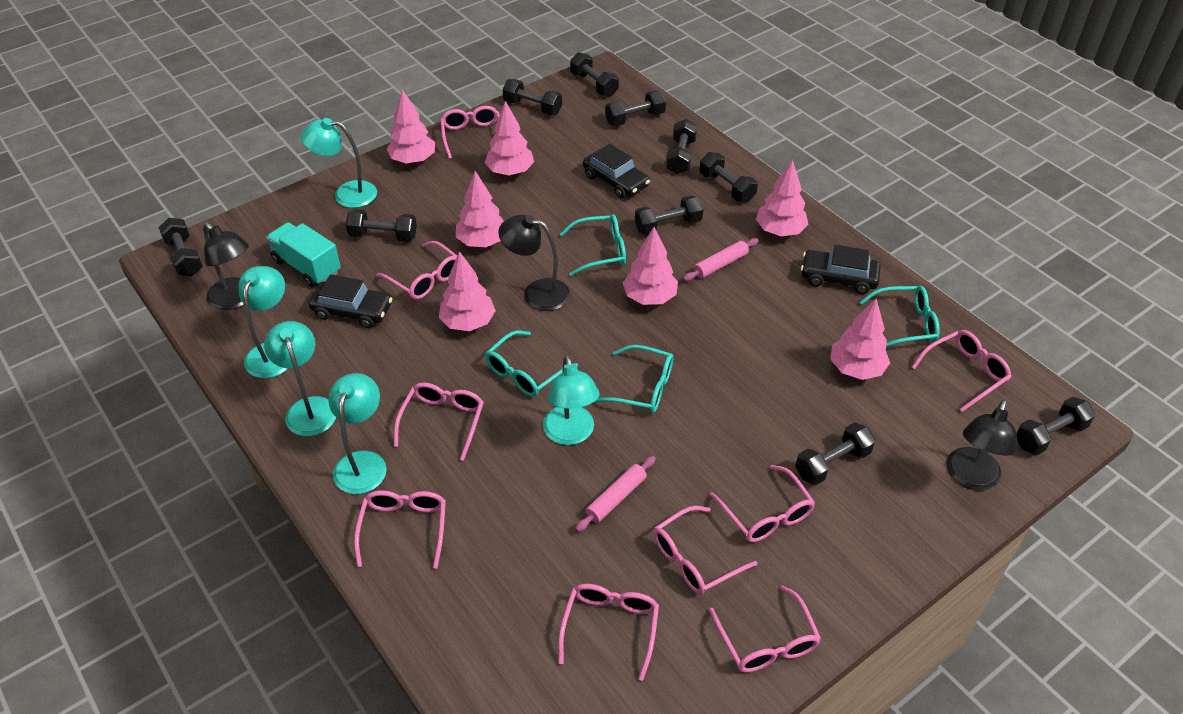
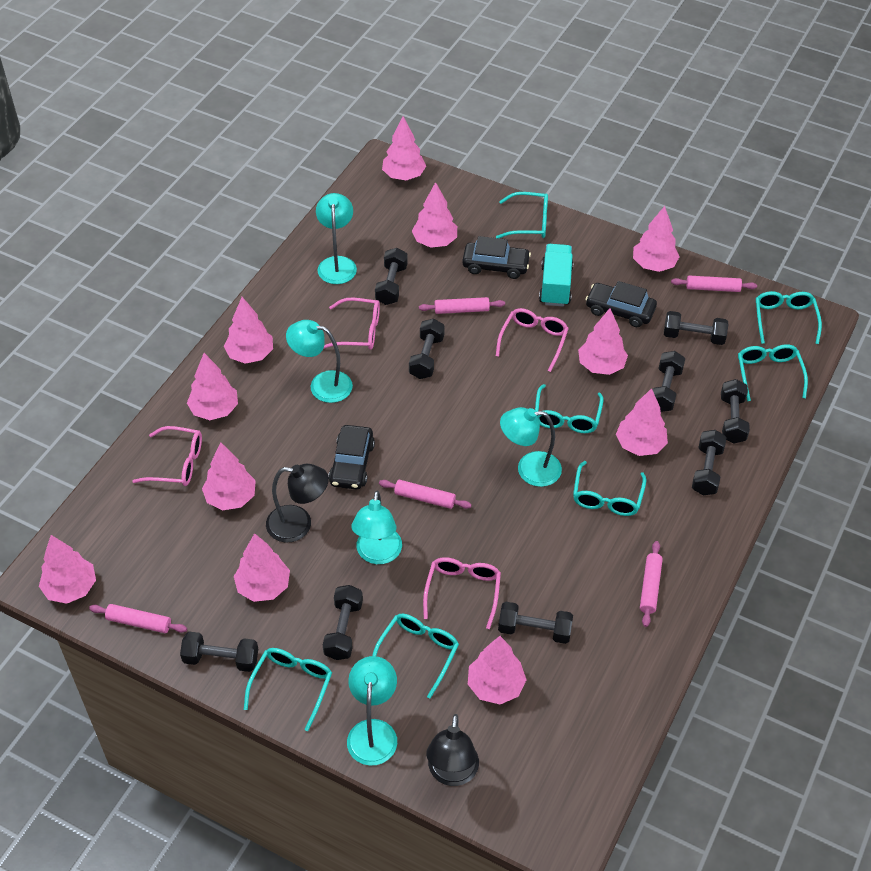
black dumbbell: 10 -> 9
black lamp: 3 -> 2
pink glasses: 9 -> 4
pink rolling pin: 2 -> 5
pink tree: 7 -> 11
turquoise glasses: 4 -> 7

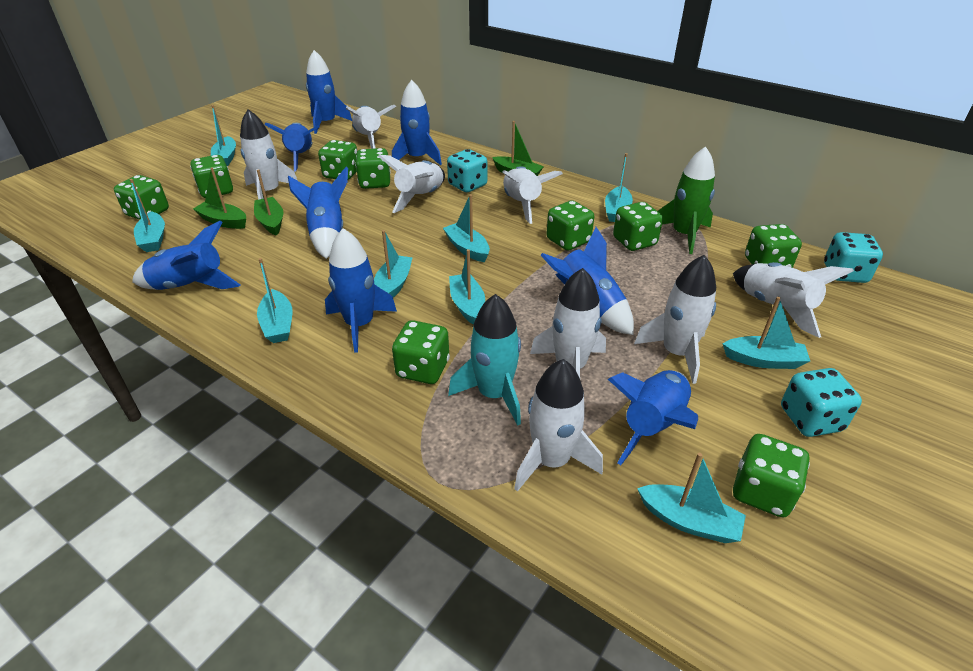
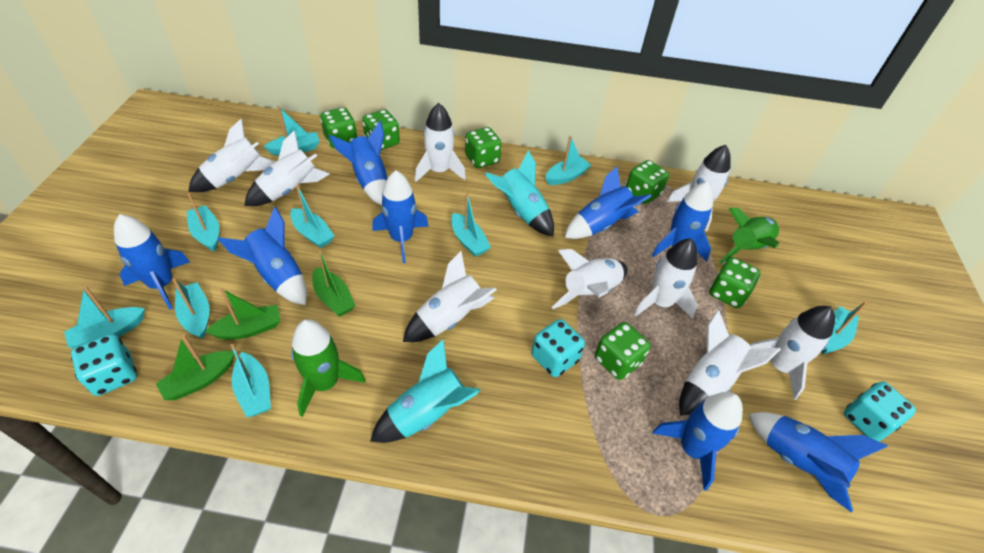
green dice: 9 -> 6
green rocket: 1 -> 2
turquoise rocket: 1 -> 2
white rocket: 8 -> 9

Task goal: Check each line of the records above for "glasses", and copy those that have it.

Answer:
pink glasses: 9 -> 4
turquoise glasses: 4 -> 7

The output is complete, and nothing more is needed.